__What you need to do__. List all the lines in these records that hold "carcinoma".
____
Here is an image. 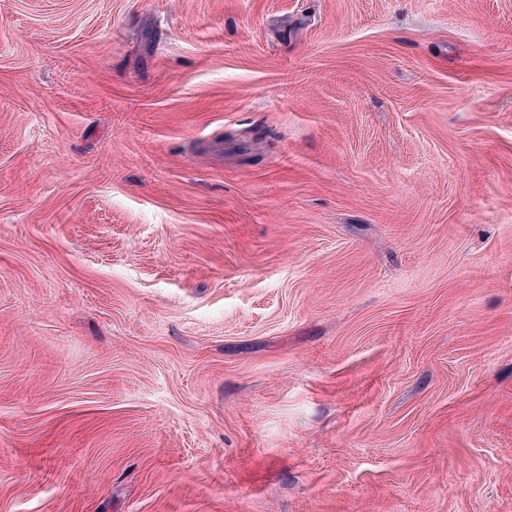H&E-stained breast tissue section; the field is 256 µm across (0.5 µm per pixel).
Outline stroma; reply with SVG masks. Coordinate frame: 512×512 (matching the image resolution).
<instances>
[{"label":"stroma","mask_w":512,"mask_h":512,"mask_svg":"<svg viewBox=\"0 0 512 512\" xmlns=\"http://www.w3.org/2000/svg\"><path fill=\"white\" fill-rule=\"evenodd\" d=\"M0 512H512V0H0Z\"/></svg>","instance_id":"35a3bbf8"}]
</instances>
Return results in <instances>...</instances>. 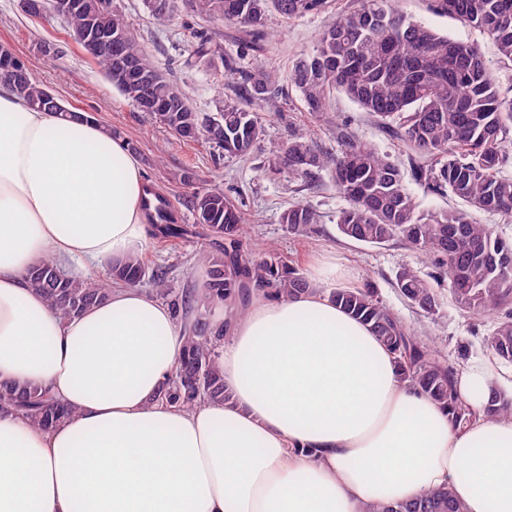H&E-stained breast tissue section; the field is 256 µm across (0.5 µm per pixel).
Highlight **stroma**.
Listing matches in <instances>:
<instances>
[{"label": "stroma", "mask_w": 512, "mask_h": 512, "mask_svg": "<svg viewBox=\"0 0 512 512\" xmlns=\"http://www.w3.org/2000/svg\"><path fill=\"white\" fill-rule=\"evenodd\" d=\"M18 3L19 0H0V46L26 60L33 78L67 107L94 113L102 125L121 131L141 163L146 185L172 200V223H191L186 197L193 189L223 183L225 193L242 206L249 256L275 250L282 260L306 276L317 262H336L342 272L335 280L336 286L372 283L382 302L412 332L430 337L448 363L462 368L476 361H491L502 376L500 388L512 392V363L492 359L482 342L494 325V317H475L459 310L447 283L439 281L438 269L427 263L418 250L398 242L370 246L342 238L336 230V217L347 202L337 192L330 171H321L314 183L307 184L268 171L265 165L273 149L285 143L296 129L314 145L339 152L336 130L341 127L388 155L406 172V188L420 208L454 206L449 195L429 192L410 177L409 153L394 128L383 127L376 117L340 92L331 95L325 115H313L291 82L294 62L313 52L328 23L358 11L361 0H326L324 9L289 21L277 12H269L258 38L235 24L201 22V30L214 34V56L208 63L192 58L190 34L182 21L162 26L154 23L144 0H114L115 6L126 14L135 38L149 50L158 69L189 94L195 111L214 115L225 103L235 101L243 73L256 66L275 73L277 94L259 106L262 139L247 156L225 154L204 139L178 140L168 129L137 111L112 86L99 66L72 42L61 19H32ZM397 7L412 20L439 33L477 45L501 95L512 98V64L500 59L486 33L438 14L432 0H398ZM47 44L53 47L48 54L43 51ZM299 203L313 207L321 217L316 233L306 237L289 234L281 222L282 213ZM204 244L203 237L196 235L167 241L153 238L141 259L151 269L169 267L175 290L202 288L209 280V270L196 257ZM405 267L418 269L425 280L434 283L439 303L436 314L413 308L400 295L396 275Z\"/></svg>", "instance_id": "obj_1"}]
</instances>
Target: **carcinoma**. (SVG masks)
<instances>
[{
    "label": "carcinoma",
    "mask_w": 512,
    "mask_h": 512,
    "mask_svg": "<svg viewBox=\"0 0 512 512\" xmlns=\"http://www.w3.org/2000/svg\"><path fill=\"white\" fill-rule=\"evenodd\" d=\"M100 24L122 33V53L152 73L145 87H127L114 77V54L108 49L90 54L106 78L135 107L144 97L167 103L151 118L183 141L206 138L229 155H247L262 136V121L254 104L276 90L274 74L257 66L245 74L237 100L224 105L218 117L193 110L186 92L160 72L149 51L130 30L122 11L112 0H89ZM435 11L482 30L494 41L499 54L512 62V0H434ZM326 0H185L188 13L210 23H232L258 30L266 13L274 10L290 20L324 7ZM67 34L86 49V18L73 14L64 19ZM193 39V57L212 53V37L184 24ZM292 82L307 111L324 114L331 93L339 91L382 124L398 120L399 136L406 144L414 178L433 192L448 193L458 206L420 209L408 193L404 175L388 156L339 129L343 148L338 155L319 151L306 136L294 133L272 152L269 166L293 179H310L329 169L336 190L347 200L336 221L342 237L369 245L401 242L419 250L446 278L457 307L467 313L498 315L494 330L483 337L492 355L512 362V241L496 235L487 224H477L472 212L484 211L512 217V180L498 176L512 159V100L498 93L480 49L436 32L402 14L394 0H362L361 8L338 18L319 36L313 53L294 64ZM13 90L39 110L75 120L92 119L86 112H71L32 76L9 79ZM194 224L171 223L165 216L152 225L160 238L201 234L214 247L198 253L209 268L208 293L213 302L228 307V318L215 321L202 310L189 291L171 296L167 272L151 275L154 293L170 300L177 315L194 318L186 333L185 348L173 375L163 385L168 403L190 408L204 401H226L224 381L216 357L230 319L239 316L253 288L268 289L274 297L311 290L298 270L272 256L246 257L245 218L238 204L214 185L197 188L188 199ZM288 231L304 236L319 223L308 205H296L282 215ZM146 268L138 257L112 264L107 280L77 281L51 263L27 272L31 287L44 295L64 319L79 315L105 298L114 284L136 286ZM403 298L426 313L437 310V295L418 271L404 268L396 276ZM328 297L354 317L369 324L399 358L401 371L412 385L448 407L458 426L473 419L470 407L456 389L458 370L442 358L428 340L411 333L379 300L370 285L331 288ZM0 411L14 412L30 424L49 428L70 414V409L39 387L0 383ZM490 417L512 419V395L493 387L485 406ZM373 512H464L448 488L431 491L409 502L380 506Z\"/></svg>",
    "instance_id": "obj_1"
}]
</instances>
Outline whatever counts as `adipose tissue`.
Listing matches in <instances>:
<instances>
[{
	"instance_id": "ef3b65f1",
	"label": "adipose tissue",
	"mask_w": 512,
	"mask_h": 512,
	"mask_svg": "<svg viewBox=\"0 0 512 512\" xmlns=\"http://www.w3.org/2000/svg\"><path fill=\"white\" fill-rule=\"evenodd\" d=\"M143 189L102 125L0 81V382L72 409L48 430L0 412V512H366L440 487L464 512H512V420L483 413L490 363L460 370L479 417L457 426L327 294L259 289L219 348L229 401L186 410L159 397L188 326L167 303L115 287L61 319L28 270L91 280L143 252Z\"/></svg>"
}]
</instances>
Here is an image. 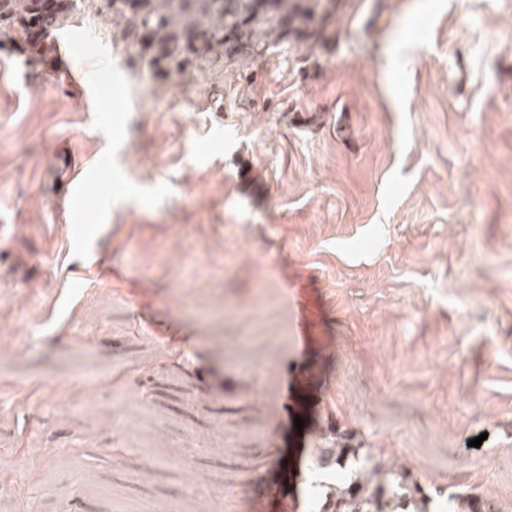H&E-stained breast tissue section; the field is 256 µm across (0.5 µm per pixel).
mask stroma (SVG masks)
Segmentation results:
<instances>
[{
	"label": "stroma",
	"instance_id": "1",
	"mask_svg": "<svg viewBox=\"0 0 512 512\" xmlns=\"http://www.w3.org/2000/svg\"><path fill=\"white\" fill-rule=\"evenodd\" d=\"M318 27L168 81L94 13L0 50V512H318L336 426L512 512V0Z\"/></svg>",
	"mask_w": 512,
	"mask_h": 512
}]
</instances>
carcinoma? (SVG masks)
<instances>
[{
    "mask_svg": "<svg viewBox=\"0 0 512 512\" xmlns=\"http://www.w3.org/2000/svg\"><path fill=\"white\" fill-rule=\"evenodd\" d=\"M0 0V48L20 43L31 58L52 50L57 32L94 8L116 25L119 39L140 66L166 78L184 77L218 60L246 63L292 41L318 37V11L330 0ZM347 434L328 430L322 448L311 449L308 469L329 479L354 466L348 484L328 487L323 512H429L435 500L397 465L363 448ZM454 512H501L491 498L469 491L448 493Z\"/></svg>",
    "mask_w": 512,
    "mask_h": 512,
    "instance_id": "obj_1",
    "label": "carcinoma"
}]
</instances>
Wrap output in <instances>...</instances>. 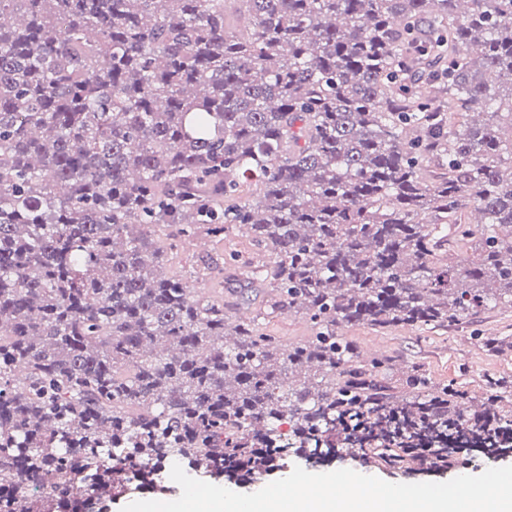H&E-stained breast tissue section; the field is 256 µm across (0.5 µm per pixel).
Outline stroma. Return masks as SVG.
Listing matches in <instances>:
<instances>
[{
  "label": "stroma",
  "instance_id": "stroma-1",
  "mask_svg": "<svg viewBox=\"0 0 512 512\" xmlns=\"http://www.w3.org/2000/svg\"><path fill=\"white\" fill-rule=\"evenodd\" d=\"M210 255L218 260L228 259L236 254L254 262L265 261L267 254L263 247L258 246L251 236L233 231L224 237H213L199 234L197 239L183 243L172 258L166 262V274L181 273L185 278L193 279L201 291H211L209 281L194 278L192 269L201 255ZM345 336L353 340L358 348L378 347L384 354L394 358L397 369L393 378H400L402 367L417 363L423 365L430 381L436 383L457 382L471 393L483 390L482 377L487 373H497L512 377V361L502 358L503 353H512V310L496 308L481 314L474 322L448 330L418 327H395L387 330L373 329L367 326L349 327ZM482 336H493L499 341L500 351L487 354L480 346L478 339ZM302 467L314 474L328 473L338 469L365 470L369 475L392 483L445 482L457 477V470L444 472H427L420 469L394 470L381 464L362 467L358 453L338 450L335 457L316 463L304 459L289 457L279 462L262 480L249 483L242 481L232 484V491L252 493L261 489L262 485L285 478L294 467Z\"/></svg>",
  "mask_w": 512,
  "mask_h": 512
}]
</instances>
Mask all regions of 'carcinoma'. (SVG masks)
<instances>
[{
    "instance_id": "cac0c4a2",
    "label": "carcinoma",
    "mask_w": 512,
    "mask_h": 512,
    "mask_svg": "<svg viewBox=\"0 0 512 512\" xmlns=\"http://www.w3.org/2000/svg\"><path fill=\"white\" fill-rule=\"evenodd\" d=\"M1 18L0 512H96L177 462L232 480L338 438L408 468L512 425L507 377L473 411L415 366L394 390L341 336L512 308V0H0ZM236 228L267 252L245 281L306 342L158 272ZM450 233L475 243L461 262ZM261 321L266 332L277 336L283 345L303 343L308 336H311L307 322L301 315L295 313H288V316L278 313Z\"/></svg>"
}]
</instances>
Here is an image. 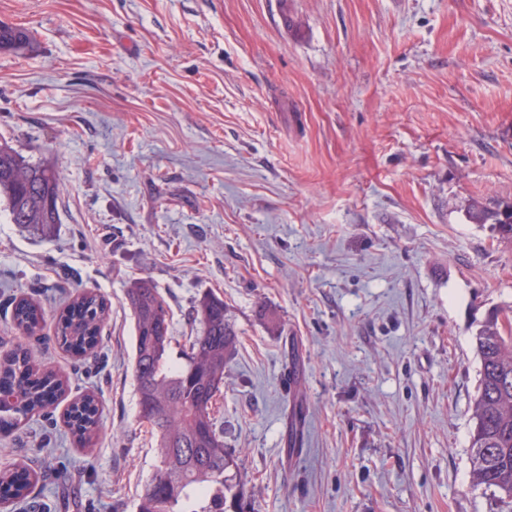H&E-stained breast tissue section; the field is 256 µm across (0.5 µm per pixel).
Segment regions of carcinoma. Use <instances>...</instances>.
Listing matches in <instances>:
<instances>
[{
  "label": "carcinoma",
  "mask_w": 512,
  "mask_h": 512,
  "mask_svg": "<svg viewBox=\"0 0 512 512\" xmlns=\"http://www.w3.org/2000/svg\"><path fill=\"white\" fill-rule=\"evenodd\" d=\"M31 40L24 28L0 23V51L20 53ZM60 175L44 163L27 161L6 142L0 143V210L11 223L49 233L60 223ZM472 224H487L499 240H512V202L489 209L473 204ZM126 299L135 320L133 374L139 419L157 438L159 463L148 481L137 512H245V481L234 451L224 447L213 403L224 387V371L238 344L224 300L210 294L195 307L196 335L188 338L184 364L168 363L169 313L148 280L131 284ZM108 303L94 293L75 299L59 316L57 337L80 353L100 342ZM491 310L475 333L480 361L471 420L472 485L489 493L496 512H512V335L503 334L499 315ZM16 326L33 335L42 313L22 297L15 305ZM67 381L53 371L40 372L23 349L0 353V428L49 412ZM101 422L96 395L85 394L66 416L76 440L88 445ZM26 483L0 470V502L23 496Z\"/></svg>",
  "instance_id": "carcinoma-1"
}]
</instances>
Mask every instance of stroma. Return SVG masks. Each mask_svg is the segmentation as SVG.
<instances>
[{
  "label": "stroma",
  "mask_w": 512,
  "mask_h": 512,
  "mask_svg": "<svg viewBox=\"0 0 512 512\" xmlns=\"http://www.w3.org/2000/svg\"><path fill=\"white\" fill-rule=\"evenodd\" d=\"M0 140L60 175L45 238L0 213V350L69 388L0 430L36 473L0 512H136L158 448L138 419L129 285L170 313V363L212 292L239 337L215 405L254 512H492L471 485L473 336L512 305V0H0ZM94 354L56 338L85 292ZM37 304V335L15 301ZM301 386L281 378L292 350ZM102 405L89 446L73 402ZM302 396L301 450L287 416ZM30 40L31 35L27 29L0 23V51L23 52ZM468 221L472 224H489L494 237L498 240H512V202L499 204L489 209L480 204H473L467 211ZM42 319L40 309L28 299L21 297L16 302L13 311V320L18 328L33 335L40 328ZM101 422V409L95 394H85L73 403L66 416L67 426L76 440L89 445Z\"/></svg>",
  "instance_id": "stroma-1"
}]
</instances>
____
__Written answer__.
Target: **carcinoma**. (SVG masks)
    "label": "carcinoma",
carcinoma? (SVG masks)
    "label": "carcinoma"
Mask all regions of 'carcinoma'. (SVG masks)
    "label": "carcinoma",
Segment regions of carcinoma. Use <instances>...</instances>.
  "label": "carcinoma",
  "instance_id": "carcinoma-1"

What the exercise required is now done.